**TASK DETAILS**
Give every entry again, word for word.

**DATA SUPPLIED**
+ + + +

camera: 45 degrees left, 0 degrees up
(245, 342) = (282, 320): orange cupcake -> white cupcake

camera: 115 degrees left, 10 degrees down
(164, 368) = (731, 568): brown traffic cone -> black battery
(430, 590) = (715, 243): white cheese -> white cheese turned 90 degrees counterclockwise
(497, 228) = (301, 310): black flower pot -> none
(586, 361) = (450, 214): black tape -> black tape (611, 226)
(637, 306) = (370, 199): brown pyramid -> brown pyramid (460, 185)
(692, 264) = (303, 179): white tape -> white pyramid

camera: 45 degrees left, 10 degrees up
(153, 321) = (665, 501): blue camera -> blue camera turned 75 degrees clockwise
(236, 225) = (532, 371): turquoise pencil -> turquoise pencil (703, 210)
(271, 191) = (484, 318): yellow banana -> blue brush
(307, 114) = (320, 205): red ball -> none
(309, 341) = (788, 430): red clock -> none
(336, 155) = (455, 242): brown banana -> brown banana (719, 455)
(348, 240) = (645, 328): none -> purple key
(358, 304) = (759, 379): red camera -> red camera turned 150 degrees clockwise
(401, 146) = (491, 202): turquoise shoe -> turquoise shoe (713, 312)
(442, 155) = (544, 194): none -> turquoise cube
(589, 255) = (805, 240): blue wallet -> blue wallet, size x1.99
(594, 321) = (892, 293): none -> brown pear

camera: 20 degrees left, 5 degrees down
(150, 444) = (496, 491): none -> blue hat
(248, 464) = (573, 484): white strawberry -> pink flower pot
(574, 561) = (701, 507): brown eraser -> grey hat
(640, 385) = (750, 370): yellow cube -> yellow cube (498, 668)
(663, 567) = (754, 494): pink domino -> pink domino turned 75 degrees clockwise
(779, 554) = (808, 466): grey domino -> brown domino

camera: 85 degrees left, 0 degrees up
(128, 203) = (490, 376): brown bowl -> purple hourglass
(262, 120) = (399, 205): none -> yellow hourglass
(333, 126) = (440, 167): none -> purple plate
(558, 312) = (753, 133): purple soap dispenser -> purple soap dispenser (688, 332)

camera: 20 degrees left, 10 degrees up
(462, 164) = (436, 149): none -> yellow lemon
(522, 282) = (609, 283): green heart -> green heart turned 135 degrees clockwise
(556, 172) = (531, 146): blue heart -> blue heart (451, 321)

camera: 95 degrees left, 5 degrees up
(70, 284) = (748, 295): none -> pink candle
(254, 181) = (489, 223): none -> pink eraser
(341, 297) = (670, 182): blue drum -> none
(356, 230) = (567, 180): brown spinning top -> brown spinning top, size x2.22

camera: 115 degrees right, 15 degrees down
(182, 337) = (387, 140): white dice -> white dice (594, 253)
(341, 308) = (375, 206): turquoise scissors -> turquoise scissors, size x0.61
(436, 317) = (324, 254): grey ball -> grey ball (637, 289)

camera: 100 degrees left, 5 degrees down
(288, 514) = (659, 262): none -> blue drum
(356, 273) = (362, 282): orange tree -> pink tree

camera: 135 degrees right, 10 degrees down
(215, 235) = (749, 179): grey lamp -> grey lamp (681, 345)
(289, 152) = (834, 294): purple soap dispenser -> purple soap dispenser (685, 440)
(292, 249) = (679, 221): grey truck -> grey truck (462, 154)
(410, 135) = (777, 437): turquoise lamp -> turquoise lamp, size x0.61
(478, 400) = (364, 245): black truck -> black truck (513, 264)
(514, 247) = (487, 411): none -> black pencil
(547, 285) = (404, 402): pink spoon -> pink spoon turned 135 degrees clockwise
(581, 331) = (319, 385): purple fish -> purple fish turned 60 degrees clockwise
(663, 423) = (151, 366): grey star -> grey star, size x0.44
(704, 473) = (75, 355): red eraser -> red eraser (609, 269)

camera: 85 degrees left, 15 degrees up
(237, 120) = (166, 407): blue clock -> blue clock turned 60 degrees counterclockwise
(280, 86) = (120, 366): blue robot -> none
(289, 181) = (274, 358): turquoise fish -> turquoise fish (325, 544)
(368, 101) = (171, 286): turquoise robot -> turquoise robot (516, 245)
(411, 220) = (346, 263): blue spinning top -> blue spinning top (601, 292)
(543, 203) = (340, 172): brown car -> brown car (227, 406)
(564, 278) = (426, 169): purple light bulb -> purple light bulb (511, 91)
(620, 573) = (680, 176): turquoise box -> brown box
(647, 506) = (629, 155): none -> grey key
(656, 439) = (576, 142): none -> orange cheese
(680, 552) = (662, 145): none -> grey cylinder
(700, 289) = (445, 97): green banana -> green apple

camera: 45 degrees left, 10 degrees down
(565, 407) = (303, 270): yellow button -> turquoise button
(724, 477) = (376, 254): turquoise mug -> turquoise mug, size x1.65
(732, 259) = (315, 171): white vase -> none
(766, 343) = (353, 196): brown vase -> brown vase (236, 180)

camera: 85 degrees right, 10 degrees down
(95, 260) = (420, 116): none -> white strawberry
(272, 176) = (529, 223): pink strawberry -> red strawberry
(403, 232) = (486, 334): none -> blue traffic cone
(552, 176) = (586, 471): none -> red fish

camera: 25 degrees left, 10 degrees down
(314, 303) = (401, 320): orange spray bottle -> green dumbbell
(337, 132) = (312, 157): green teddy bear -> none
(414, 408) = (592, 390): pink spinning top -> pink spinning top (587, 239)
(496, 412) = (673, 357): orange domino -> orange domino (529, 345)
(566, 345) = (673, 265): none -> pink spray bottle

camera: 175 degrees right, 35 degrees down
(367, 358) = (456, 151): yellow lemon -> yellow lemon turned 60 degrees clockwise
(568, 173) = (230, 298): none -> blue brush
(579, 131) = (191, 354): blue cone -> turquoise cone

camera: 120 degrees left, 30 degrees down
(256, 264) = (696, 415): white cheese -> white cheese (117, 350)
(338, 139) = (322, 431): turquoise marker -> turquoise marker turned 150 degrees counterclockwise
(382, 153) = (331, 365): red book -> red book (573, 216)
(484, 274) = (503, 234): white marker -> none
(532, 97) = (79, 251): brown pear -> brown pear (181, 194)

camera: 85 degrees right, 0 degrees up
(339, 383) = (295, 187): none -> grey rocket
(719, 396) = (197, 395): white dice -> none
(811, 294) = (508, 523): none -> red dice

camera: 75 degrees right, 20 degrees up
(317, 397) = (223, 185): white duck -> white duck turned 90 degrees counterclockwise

+ + + +

**EXERCISE OUTPUT**
camera: 45 degrees left, 0 degrees up
(245, 342) = (282, 320): orange cupcake -> white cupcake

camera: 115 degrees left, 10 degrees down
(164, 368) = (731, 568): brown traffic cone -> black battery
(430, 590) = (715, 243): white cheese -> white cheese turned 90 degrees counterclockwise
(497, 228) = (301, 310): black flower pot -> none
(586, 361) = (450, 214): black tape -> black tape (611, 226)
(637, 306) = (370, 199): brown pyramid -> brown pyramid (460, 185)
(692, 264) = (303, 179): white tape -> white pyramid

camera: 45 degrees left, 10 degrees up
(153, 321) = (665, 501): blue camera -> blue camera turned 75 degrees clockwise
(236, 225) = (532, 371): turquoise pencil -> turquoise pencil (703, 210)
(271, 191) = (484, 318): yellow banana -> blue brush
(307, 114) = (320, 205): red ball -> none
(309, 341) = (788, 430): red clock -> none
(336, 155) = (455, 242): brown banana -> brown banana (719, 455)
(348, 240) = (645, 328): none -> purple key
(358, 304) = (759, 379): red camera -> red camera turned 150 degrees clockwise
(401, 146) = (491, 202): turquoise shoe -> turquoise shoe (713, 312)
(442, 155) = (544, 194): none -> turquoise cube
(589, 255) = (805, 240): blue wallet -> blue wallet, size x1.99
(594, 321) = (892, 293): none -> brown pear

camera: 20 degrees left, 5 degrees down
(150, 444) = (496, 491): none -> blue hat
(248, 464) = (573, 484): white strawberry -> pink flower pot
(574, 561) = (701, 507): brown eraser -> grey hat
(640, 385) = (750, 370): yellow cube -> yellow cube (498, 668)
(663, 567) = (754, 494): pink domino -> pink domino turned 75 degrees clockwise
(779, 554) = (808, 466): grey domino -> brown domino

camera: 85 degrees left, 0 degrees up
(128, 203) = (490, 376): brown bowl -> purple hourglass
(262, 120) = (399, 205): none -> yellow hourglass
(333, 126) = (440, 167): none -> purple plate
(558, 312) = (753, 133): purple soap dispenser -> purple soap dispenser (688, 332)

camera: 20 degrees left, 10 degrees up
(462, 164) = (436, 149): none -> yellow lemon
(522, 282) = (609, 283): green heart -> green heart turned 135 degrees clockwise
(556, 172) = (531, 146): blue heart -> blue heart (451, 321)

camera: 95 degrees left, 5 degrees up
(70, 284) = (748, 295): none -> pink candle
(254, 181) = (489, 223): none -> pink eraser
(341, 297) = (670, 182): blue drum -> none
(356, 230) = (567, 180): brown spinning top -> brown spinning top, size x2.22

camera: 115 degrees right, 15 degrees down
(182, 337) = (387, 140): white dice -> white dice (594, 253)
(341, 308) = (375, 206): turquoise scissors -> turquoise scissors, size x0.61
(436, 317) = (324, 254): grey ball -> grey ball (637, 289)

camera: 100 degrees left, 5 degrees down
(288, 514) = (659, 262): none -> blue drum
(356, 273) = (362, 282): orange tree -> pink tree

camera: 135 degrees right, 10 degrees down
(215, 235) = (749, 179): grey lamp -> grey lamp (681, 345)
(289, 152) = (834, 294): purple soap dispenser -> purple soap dispenser (685, 440)
(292, 249) = (679, 221): grey truck -> grey truck (462, 154)
(410, 135) = (777, 437): turquoise lamp -> turquoise lamp, size x0.61
(478, 400) = (364, 245): black truck -> black truck (513, 264)
(514, 247) = (487, 411): none -> black pencil
(547, 285) = (404, 402): pink spoon -> pink spoon turned 135 degrees clockwise
(581, 331) = (319, 385): purple fish -> purple fish turned 60 degrees clockwise
(663, 423) = (151, 366): grey star -> grey star, size x0.44
(704, 473) = (75, 355): red eraser -> red eraser (609, 269)

camera: 85 degrees left, 15 degrees up
(237, 120) = (166, 407): blue clock -> blue clock turned 60 degrees counterclockwise
(280, 86) = (120, 366): blue robot -> none
(289, 181) = (274, 358): turquoise fish -> turquoise fish (325, 544)
(368, 101) = (171, 286): turquoise robot -> turquoise robot (516, 245)
(411, 220) = (346, 263): blue spinning top -> blue spinning top (601, 292)
(543, 203) = (340, 172): brown car -> brown car (227, 406)
(564, 278) = (426, 169): purple light bulb -> purple light bulb (511, 91)
(620, 573) = (680, 176): turquoise box -> brown box
(647, 506) = (629, 155): none -> grey key
(656, 439) = (576, 142): none -> orange cheese
(680, 552) = (662, 145): none -> grey cylinder
(700, 289) = (445, 97): green banana -> green apple

camera: 45 degrees left, 10 degrees down
(565, 407) = (303, 270): yellow button -> turquoise button
(724, 477) = (376, 254): turquoise mug -> turquoise mug, size x1.65
(732, 259) = (315, 171): white vase -> none
(766, 343) = (353, 196): brown vase -> brown vase (236, 180)

camera: 85 degrees right, 10 degrees down
(95, 260) = (420, 116): none -> white strawberry
(272, 176) = (529, 223): pink strawberry -> red strawberry
(403, 232) = (486, 334): none -> blue traffic cone
(552, 176) = (586, 471): none -> red fish

camera: 25 degrees left, 10 degrees down
(314, 303) = (401, 320): orange spray bottle -> green dumbbell
(337, 132) = (312, 157): green teddy bear -> none
(414, 408) = (592, 390): pink spinning top -> pink spinning top (587, 239)
(496, 412) = (673, 357): orange domino -> orange domino (529, 345)
(566, 345) = (673, 265): none -> pink spray bottle

camera: 175 degrees right, 35 degrees down
(367, 358) = (456, 151): yellow lemon -> yellow lemon turned 60 degrees clockwise
(568, 173) = (230, 298): none -> blue brush
(579, 131) = (191, 354): blue cone -> turquoise cone

camera: 120 degrees left, 30 degrees down
(256, 264) = (696, 415): white cheese -> white cheese (117, 350)
(338, 139) = (322, 431): turquoise marker -> turquoise marker turned 150 degrees counterclockwise
(382, 153) = (331, 365): red book -> red book (573, 216)
(484, 274) = (503, 234): white marker -> none
(532, 97) = (79, 251): brown pear -> brown pear (181, 194)

camera: 85 degrees right, 0 degrees up
(339, 383) = (295, 187): none -> grey rocket
(719, 396) = (197, 395): white dice -> none
(811, 294) = (508, 523): none -> red dice

camera: 75 degrees right, 20 degrees up
(317, 397) = (223, 185): white duck -> white duck turned 90 degrees counterclockwise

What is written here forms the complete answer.